Saved entries:
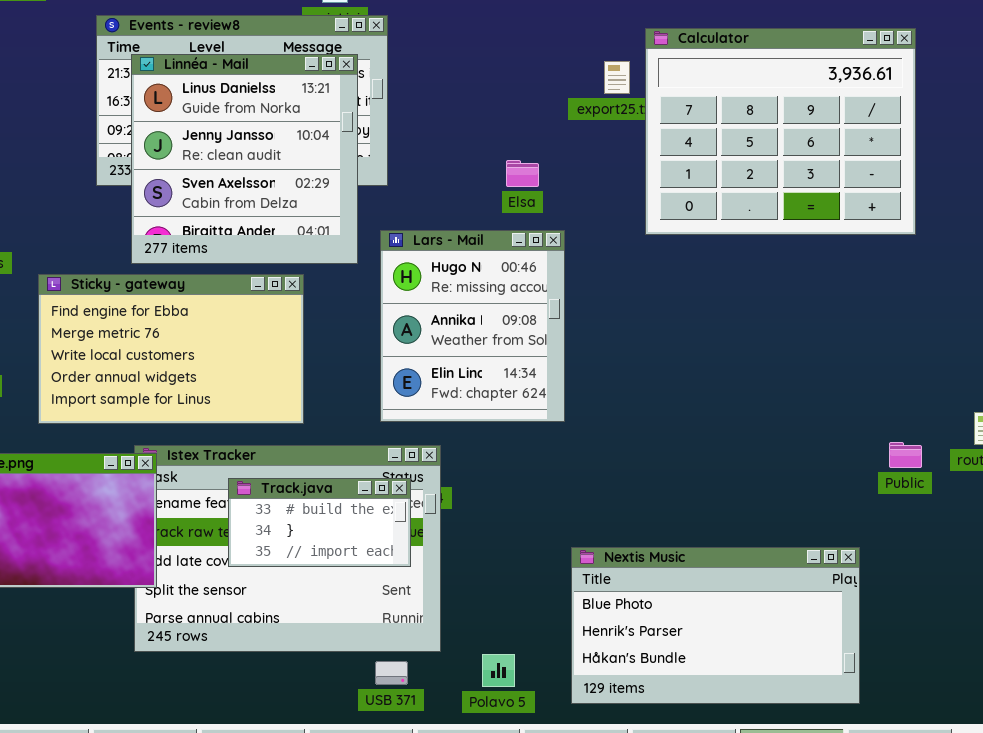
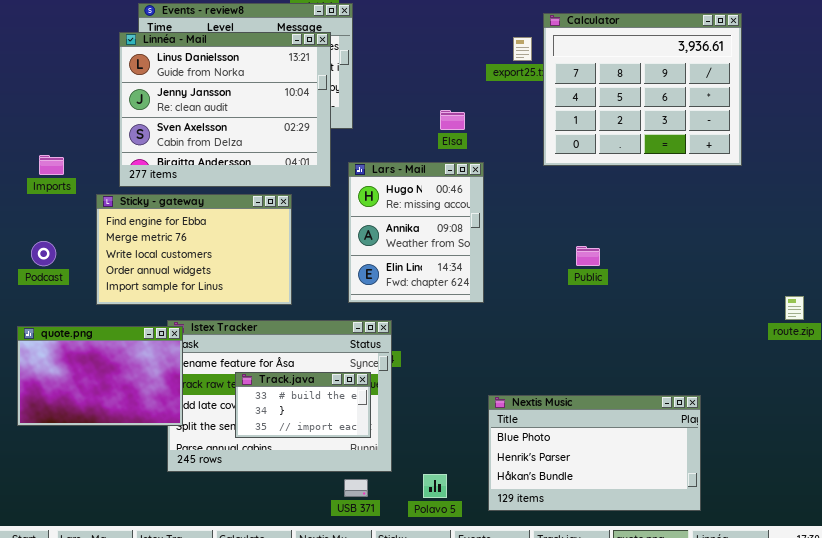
Linnéa - Mail: [131,54,358,264] -> [119,32,331,187], resized
Public: [889,442,922,468] -> [576,246,600,266], moved
Track.java: [228,478,411,567] -> [235,372,371,438], moved

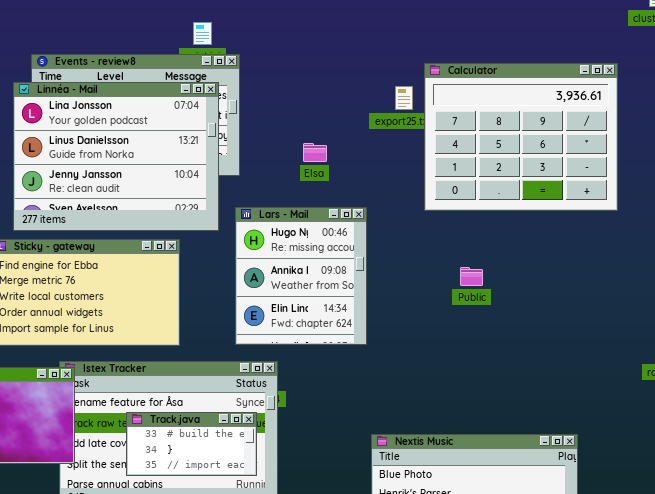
Linnéa - Mail: [119,32,331,187] -> [13,82,219,231], scrolled up 1 row
Elsa: [440,110,465,130] -> [303,143,327,162], moved
Public: [576,246,600,266] -> [460,267,483,286], moved

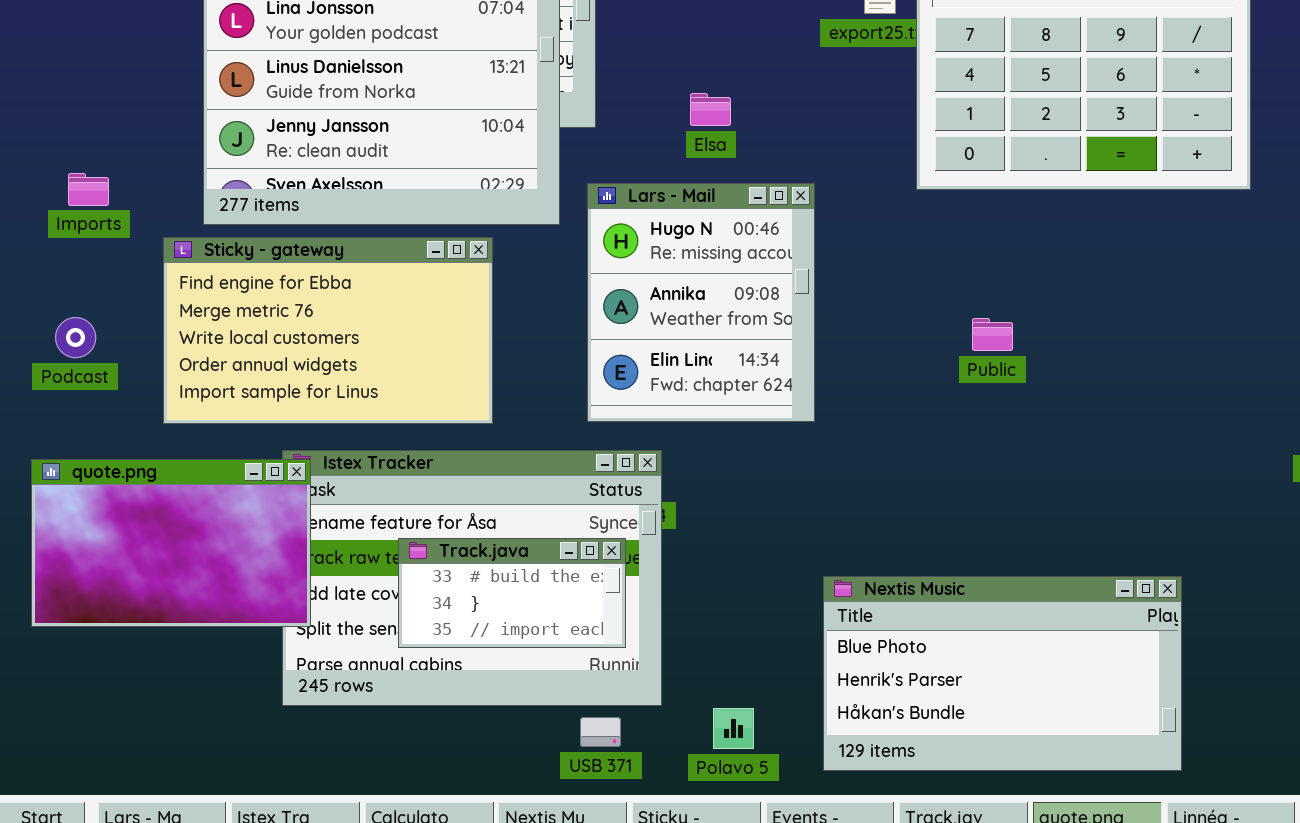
Elsa: [303,143,327,162] -> [690,93,731,126], moved
Public: [460,267,483,286] -> [972,318,1013,351], moved

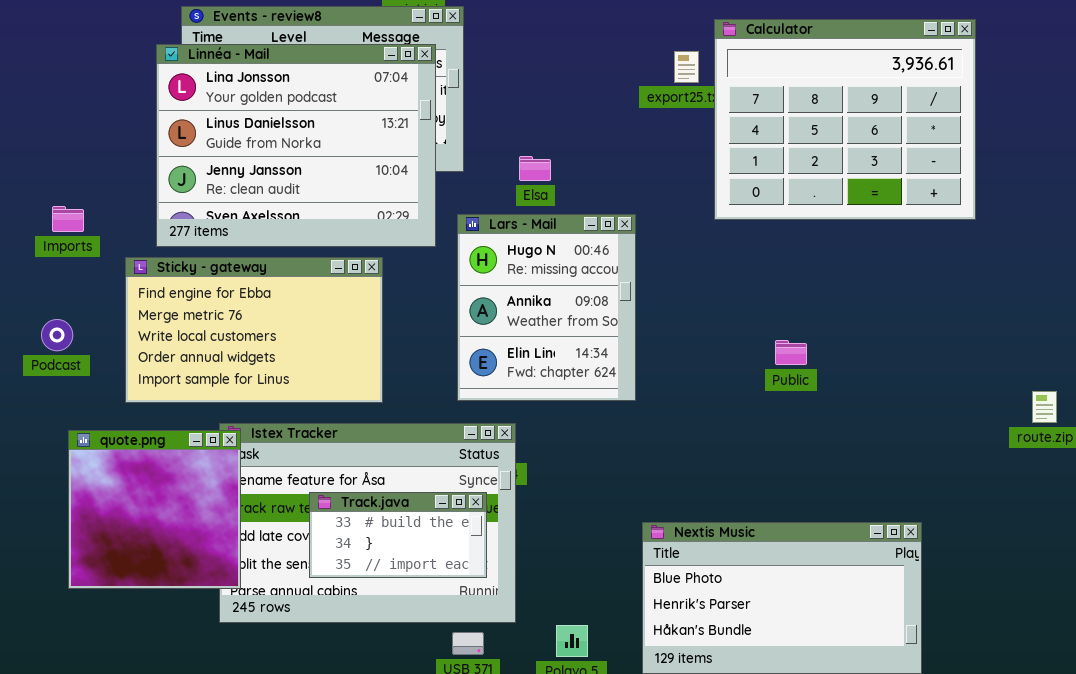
Elsa: [690,93,731,126] -> [519,156,551,181], moved
Public: [972,318,1013,351] -> [775,340,807,365], moved
quote.png: [31,459,311,627] -> [68,430,241,589], resized

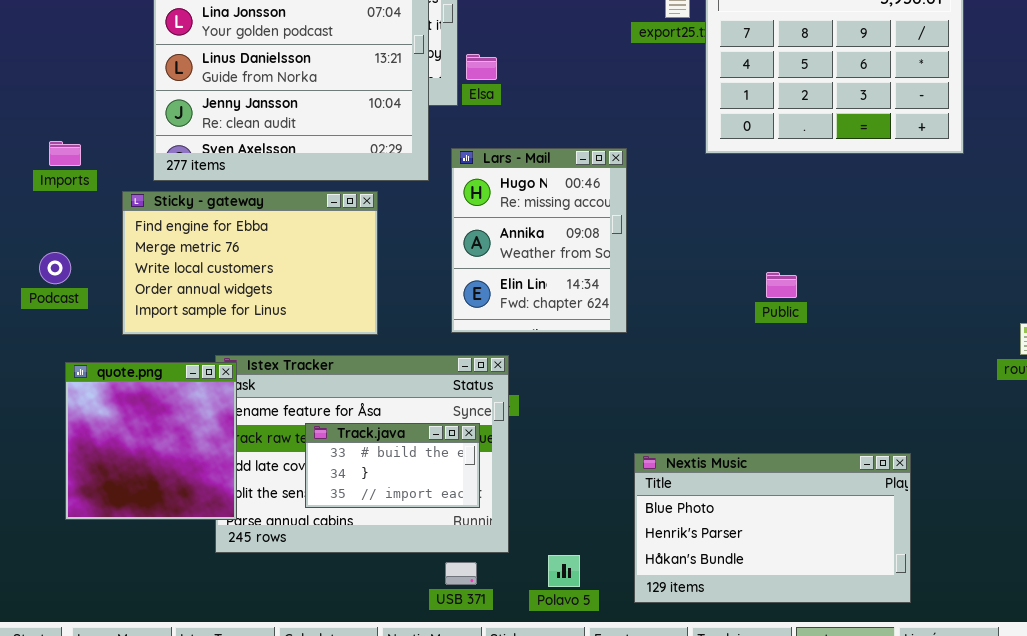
Elsa: [519,156,551,181] -> [466,54,497,80], moved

> THE TASK
Each line of the entries holding the string "Elsa" should be found and copied.

> OUTPUT FOR THIS TASK
Elsa: [440,110,465,130] -> [303,143,327,162], moved
Elsa: [303,143,327,162] -> [690,93,731,126], moved
Elsa: [690,93,731,126] -> [519,156,551,181], moved
Elsa: [519,156,551,181] -> [466,54,497,80], moved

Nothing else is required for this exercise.